(What is being asked): Among the entries below, find the line with "C4: 2200uF (3V3, VE) -> 2200uF (FILT, VE)", then quote it and each following line up to and including the line with "SW107: none -> switch (GND, RESET)", and nothing else.

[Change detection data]
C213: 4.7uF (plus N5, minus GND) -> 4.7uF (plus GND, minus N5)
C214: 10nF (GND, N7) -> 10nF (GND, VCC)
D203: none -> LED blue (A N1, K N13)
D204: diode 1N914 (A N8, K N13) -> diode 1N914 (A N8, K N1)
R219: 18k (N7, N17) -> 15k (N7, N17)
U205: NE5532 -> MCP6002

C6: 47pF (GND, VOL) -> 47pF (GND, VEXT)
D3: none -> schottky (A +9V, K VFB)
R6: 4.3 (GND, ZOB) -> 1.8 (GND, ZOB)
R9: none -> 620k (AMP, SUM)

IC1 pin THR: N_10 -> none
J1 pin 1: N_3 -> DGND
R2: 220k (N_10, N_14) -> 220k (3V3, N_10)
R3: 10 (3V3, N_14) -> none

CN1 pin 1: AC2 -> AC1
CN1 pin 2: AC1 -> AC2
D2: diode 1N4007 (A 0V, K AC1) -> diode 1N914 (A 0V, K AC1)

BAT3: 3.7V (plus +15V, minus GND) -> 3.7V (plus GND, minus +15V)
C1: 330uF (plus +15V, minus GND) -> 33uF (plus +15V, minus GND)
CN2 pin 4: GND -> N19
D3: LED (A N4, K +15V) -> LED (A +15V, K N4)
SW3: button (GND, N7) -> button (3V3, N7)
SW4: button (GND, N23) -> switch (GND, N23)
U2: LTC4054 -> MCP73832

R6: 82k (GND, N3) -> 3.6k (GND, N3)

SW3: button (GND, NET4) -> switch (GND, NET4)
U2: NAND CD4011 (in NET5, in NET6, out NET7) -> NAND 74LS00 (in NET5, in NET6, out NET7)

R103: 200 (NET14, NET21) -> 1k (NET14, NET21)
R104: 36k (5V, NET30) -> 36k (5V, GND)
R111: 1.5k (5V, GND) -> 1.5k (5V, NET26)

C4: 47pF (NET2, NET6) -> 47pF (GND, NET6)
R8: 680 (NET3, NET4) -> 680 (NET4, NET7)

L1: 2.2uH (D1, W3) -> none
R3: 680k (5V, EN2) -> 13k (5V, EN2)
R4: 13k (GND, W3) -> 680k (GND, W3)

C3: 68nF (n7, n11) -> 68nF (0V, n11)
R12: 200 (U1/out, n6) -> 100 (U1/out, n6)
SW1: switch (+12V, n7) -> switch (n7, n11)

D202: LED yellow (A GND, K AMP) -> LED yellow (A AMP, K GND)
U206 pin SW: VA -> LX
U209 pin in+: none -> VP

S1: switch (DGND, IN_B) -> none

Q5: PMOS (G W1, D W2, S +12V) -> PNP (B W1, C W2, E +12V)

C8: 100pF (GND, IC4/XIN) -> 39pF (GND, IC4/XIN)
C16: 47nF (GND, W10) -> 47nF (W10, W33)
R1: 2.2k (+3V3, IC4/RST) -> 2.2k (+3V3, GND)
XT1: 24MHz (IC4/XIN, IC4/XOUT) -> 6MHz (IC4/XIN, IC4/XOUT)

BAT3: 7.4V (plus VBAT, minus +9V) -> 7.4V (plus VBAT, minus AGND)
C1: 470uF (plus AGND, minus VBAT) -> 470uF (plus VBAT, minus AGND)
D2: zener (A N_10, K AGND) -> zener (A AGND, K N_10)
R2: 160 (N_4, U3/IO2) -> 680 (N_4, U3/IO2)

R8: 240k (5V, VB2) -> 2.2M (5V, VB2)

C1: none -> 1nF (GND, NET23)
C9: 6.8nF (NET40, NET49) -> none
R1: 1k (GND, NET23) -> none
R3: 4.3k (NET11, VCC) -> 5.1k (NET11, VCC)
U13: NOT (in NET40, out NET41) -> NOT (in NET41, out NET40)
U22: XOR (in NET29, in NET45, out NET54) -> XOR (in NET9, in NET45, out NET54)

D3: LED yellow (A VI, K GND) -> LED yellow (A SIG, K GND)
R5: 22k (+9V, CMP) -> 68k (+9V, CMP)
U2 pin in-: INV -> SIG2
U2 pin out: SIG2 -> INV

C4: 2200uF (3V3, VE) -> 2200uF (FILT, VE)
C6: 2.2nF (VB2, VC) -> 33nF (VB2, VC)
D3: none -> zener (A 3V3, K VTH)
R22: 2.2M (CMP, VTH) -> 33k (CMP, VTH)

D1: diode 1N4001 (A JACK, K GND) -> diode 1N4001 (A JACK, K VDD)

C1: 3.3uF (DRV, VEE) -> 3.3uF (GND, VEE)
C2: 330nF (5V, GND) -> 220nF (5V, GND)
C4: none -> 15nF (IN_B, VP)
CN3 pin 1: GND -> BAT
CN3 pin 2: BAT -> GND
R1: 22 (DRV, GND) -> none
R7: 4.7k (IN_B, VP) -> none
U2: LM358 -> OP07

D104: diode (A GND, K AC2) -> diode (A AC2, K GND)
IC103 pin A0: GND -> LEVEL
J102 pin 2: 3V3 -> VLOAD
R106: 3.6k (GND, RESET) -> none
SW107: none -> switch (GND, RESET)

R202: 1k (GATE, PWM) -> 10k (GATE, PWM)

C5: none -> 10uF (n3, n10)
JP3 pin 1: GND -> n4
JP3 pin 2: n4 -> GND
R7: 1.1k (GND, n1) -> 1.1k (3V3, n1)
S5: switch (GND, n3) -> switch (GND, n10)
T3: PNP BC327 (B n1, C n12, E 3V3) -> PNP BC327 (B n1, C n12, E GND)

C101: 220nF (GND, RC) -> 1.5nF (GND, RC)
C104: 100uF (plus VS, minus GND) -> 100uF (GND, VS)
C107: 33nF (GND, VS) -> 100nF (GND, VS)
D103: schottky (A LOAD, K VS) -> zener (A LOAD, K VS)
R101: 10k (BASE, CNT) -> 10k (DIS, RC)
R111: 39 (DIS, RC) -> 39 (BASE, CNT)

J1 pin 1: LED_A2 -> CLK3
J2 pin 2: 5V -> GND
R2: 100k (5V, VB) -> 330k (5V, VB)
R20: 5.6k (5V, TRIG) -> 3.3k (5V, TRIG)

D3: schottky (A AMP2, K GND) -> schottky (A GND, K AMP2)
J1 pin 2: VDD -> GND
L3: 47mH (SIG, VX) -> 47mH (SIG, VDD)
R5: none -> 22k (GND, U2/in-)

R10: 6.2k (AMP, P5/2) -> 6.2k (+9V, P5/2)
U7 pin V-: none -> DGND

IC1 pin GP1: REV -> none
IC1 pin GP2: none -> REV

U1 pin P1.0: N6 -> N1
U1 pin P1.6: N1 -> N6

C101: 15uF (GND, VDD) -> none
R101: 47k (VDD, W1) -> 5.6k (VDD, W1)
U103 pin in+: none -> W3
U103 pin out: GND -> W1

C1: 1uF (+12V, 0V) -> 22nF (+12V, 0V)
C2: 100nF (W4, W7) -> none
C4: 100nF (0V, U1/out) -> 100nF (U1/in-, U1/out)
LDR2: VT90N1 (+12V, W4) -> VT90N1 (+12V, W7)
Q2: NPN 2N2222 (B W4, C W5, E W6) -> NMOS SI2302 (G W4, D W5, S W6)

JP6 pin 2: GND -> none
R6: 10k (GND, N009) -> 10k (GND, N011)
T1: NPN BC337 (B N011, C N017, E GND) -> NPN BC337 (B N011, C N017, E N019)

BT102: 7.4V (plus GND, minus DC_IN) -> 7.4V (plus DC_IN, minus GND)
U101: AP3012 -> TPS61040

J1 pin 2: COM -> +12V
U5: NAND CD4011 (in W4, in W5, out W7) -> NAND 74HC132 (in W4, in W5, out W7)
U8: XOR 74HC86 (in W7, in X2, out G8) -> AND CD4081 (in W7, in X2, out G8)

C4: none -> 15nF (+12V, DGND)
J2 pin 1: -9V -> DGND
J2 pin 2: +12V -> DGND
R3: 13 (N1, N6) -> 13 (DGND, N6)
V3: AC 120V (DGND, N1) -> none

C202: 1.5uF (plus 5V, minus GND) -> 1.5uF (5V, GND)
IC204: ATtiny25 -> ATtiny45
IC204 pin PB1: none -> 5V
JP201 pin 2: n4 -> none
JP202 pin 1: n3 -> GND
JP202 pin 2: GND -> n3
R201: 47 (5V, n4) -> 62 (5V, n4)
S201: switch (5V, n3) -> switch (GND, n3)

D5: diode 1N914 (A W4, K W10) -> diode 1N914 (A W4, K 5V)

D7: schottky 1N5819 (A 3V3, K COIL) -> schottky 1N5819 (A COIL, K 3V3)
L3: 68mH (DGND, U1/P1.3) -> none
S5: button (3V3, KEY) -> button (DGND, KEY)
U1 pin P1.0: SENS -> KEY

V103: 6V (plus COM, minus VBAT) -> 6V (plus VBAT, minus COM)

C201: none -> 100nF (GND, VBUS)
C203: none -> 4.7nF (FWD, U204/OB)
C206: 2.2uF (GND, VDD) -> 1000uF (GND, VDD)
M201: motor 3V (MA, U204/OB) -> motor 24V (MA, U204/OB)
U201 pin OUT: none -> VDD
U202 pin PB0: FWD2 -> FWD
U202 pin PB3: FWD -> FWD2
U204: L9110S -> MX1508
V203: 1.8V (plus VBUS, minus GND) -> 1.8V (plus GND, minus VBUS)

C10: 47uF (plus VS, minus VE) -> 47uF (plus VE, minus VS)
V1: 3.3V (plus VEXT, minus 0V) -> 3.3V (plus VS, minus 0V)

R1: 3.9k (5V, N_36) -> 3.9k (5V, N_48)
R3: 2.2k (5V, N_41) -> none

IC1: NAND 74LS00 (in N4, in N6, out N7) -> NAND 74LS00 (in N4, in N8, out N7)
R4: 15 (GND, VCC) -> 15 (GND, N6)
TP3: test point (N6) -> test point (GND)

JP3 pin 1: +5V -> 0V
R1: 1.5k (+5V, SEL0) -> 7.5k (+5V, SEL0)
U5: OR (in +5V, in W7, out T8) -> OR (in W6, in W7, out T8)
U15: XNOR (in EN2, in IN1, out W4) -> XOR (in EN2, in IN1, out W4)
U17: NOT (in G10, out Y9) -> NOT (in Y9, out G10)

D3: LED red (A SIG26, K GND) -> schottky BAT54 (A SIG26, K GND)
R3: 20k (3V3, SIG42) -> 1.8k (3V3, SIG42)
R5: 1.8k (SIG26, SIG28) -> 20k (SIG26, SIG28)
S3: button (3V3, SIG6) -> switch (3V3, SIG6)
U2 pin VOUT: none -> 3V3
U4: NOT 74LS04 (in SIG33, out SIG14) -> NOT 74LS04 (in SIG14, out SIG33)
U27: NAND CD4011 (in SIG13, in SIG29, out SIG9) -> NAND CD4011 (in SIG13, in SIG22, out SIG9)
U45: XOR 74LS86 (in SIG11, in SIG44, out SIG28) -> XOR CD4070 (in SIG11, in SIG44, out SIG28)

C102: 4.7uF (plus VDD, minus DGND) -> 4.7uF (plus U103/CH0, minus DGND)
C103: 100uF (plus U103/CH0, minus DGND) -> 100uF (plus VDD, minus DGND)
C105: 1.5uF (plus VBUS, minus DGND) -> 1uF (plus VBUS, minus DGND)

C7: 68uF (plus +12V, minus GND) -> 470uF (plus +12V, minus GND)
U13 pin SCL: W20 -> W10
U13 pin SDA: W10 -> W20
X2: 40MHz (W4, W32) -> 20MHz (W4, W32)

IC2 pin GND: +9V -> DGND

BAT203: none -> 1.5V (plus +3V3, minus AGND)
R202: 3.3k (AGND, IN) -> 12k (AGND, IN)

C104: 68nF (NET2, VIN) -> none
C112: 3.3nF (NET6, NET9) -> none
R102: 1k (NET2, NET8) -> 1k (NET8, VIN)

(Finished task):
C4: 2200uF (3V3, VE) -> 2200uF (FILT, VE)
C6: 2.2nF (VB2, VC) -> 33nF (VB2, VC)
D3: none -> zener (A 3V3, K VTH)
R22: 2.2M (CMP, VTH) -> 33k (CMP, VTH)

D1: diode 1N4001 (A JACK, K GND) -> diode 1N4001 (A JACK, K VDD)

C1: 3.3uF (DRV, VEE) -> 3.3uF (GND, VEE)
C2: 330nF (5V, GND) -> 220nF (5V, GND)
C4: none -> 15nF (IN_B, VP)
CN3 pin 1: GND -> BAT
CN3 pin 2: BAT -> GND
R1: 22 (DRV, GND) -> none
R7: 4.7k (IN_B, VP) -> none
U2: LM358 -> OP07

D104: diode (A GND, K AC2) -> diode (A AC2, K GND)
IC103 pin A0: GND -> LEVEL
J102 pin 2: 3V3 -> VLOAD
R106: 3.6k (GND, RESET) -> none
SW107: none -> switch (GND, RESET)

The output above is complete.